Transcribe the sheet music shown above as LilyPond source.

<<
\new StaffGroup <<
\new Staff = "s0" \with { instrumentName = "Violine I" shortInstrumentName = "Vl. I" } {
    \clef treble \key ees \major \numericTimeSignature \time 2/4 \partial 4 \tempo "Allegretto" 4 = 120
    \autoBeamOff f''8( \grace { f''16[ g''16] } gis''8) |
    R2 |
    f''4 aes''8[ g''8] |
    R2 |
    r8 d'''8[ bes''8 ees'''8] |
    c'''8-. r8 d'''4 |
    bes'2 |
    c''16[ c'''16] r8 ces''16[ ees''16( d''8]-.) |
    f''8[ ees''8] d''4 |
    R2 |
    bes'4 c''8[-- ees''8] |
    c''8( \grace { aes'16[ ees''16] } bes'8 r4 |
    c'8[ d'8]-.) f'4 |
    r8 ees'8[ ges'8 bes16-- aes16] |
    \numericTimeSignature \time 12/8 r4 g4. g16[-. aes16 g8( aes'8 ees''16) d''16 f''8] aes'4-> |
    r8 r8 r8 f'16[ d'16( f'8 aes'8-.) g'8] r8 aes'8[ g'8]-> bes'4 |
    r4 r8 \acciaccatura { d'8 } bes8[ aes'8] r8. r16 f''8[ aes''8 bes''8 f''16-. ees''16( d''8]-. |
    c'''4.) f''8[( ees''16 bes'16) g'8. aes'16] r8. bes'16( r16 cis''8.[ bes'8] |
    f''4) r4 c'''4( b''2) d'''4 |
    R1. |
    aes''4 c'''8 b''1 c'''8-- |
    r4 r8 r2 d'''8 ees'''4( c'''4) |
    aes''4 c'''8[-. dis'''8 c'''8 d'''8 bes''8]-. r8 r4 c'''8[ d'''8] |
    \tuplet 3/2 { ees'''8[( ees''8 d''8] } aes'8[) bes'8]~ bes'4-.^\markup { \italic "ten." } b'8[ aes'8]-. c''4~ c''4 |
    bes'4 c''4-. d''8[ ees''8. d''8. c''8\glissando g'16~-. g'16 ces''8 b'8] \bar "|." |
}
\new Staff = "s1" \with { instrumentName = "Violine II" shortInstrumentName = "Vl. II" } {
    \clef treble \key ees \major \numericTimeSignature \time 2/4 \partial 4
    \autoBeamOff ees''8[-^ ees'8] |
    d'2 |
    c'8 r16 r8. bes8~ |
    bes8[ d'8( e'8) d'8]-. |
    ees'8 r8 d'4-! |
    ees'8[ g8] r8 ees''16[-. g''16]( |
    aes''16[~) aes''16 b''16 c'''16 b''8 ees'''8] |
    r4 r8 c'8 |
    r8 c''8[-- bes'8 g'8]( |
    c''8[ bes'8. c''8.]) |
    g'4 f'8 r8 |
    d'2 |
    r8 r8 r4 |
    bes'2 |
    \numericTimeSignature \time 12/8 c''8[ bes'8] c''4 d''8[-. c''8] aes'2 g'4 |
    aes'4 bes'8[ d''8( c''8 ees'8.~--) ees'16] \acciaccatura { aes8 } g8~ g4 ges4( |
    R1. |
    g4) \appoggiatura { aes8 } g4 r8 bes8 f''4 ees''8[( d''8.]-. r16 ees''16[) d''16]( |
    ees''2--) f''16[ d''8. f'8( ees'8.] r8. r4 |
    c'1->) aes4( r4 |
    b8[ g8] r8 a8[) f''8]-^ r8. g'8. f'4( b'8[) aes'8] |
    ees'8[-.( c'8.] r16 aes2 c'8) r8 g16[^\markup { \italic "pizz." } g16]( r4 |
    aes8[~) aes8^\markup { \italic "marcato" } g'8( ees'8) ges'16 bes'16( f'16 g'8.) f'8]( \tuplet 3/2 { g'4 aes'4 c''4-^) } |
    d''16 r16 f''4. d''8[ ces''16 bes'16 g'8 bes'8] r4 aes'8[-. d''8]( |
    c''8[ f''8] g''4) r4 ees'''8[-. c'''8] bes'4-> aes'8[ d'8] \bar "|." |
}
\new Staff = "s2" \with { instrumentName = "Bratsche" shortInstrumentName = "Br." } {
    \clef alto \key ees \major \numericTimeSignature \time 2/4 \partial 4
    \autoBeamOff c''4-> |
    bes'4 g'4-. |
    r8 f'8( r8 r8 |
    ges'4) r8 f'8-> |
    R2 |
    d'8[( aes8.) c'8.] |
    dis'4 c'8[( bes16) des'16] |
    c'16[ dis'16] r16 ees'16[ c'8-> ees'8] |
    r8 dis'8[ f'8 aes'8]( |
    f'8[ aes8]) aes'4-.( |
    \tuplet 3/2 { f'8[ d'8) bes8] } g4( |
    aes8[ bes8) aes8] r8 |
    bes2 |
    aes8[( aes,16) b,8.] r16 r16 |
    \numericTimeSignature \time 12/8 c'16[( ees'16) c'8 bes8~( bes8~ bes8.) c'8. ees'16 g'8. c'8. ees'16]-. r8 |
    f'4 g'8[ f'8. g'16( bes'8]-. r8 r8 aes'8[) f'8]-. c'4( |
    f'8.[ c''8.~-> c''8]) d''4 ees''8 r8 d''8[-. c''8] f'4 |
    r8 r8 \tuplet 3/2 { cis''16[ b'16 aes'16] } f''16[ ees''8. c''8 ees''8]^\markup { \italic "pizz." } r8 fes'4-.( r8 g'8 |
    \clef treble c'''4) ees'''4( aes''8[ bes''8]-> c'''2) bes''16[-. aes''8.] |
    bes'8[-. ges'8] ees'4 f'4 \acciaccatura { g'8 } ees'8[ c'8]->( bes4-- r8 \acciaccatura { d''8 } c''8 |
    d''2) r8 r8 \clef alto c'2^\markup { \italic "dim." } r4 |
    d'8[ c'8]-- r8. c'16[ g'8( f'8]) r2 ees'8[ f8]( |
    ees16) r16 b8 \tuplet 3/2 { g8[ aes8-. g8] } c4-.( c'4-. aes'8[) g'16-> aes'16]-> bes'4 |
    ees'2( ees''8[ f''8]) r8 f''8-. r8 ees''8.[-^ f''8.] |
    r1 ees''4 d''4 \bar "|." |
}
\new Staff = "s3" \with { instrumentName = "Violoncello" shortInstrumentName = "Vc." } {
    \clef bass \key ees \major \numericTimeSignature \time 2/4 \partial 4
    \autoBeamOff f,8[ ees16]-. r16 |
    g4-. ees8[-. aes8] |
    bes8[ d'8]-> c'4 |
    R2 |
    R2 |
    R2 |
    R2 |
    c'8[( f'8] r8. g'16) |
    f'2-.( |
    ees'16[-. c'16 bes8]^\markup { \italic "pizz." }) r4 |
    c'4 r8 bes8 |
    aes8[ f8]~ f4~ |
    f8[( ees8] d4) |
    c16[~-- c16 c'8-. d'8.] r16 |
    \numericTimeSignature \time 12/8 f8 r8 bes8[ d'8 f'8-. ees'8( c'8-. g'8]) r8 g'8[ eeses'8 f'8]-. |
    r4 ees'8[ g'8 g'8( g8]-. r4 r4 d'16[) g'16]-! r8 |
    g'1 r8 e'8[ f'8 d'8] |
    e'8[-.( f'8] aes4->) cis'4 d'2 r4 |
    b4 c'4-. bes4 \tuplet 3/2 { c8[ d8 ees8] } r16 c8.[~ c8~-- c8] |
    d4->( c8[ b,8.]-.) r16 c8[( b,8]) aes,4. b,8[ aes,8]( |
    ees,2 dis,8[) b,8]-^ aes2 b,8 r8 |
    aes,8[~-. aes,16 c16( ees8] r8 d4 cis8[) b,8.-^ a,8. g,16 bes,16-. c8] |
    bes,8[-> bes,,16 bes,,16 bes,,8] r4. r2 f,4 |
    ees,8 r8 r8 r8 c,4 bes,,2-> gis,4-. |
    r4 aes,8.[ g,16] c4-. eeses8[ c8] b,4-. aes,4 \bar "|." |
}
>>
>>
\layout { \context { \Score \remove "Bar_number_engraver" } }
++++++++
◆ **THE REQUEST**:
Count the lines in the records that contain the string "acciaccatura", treating uppercase and lowercase as different. Reply with the number only.

◆ **WORKED ANSWER**:
3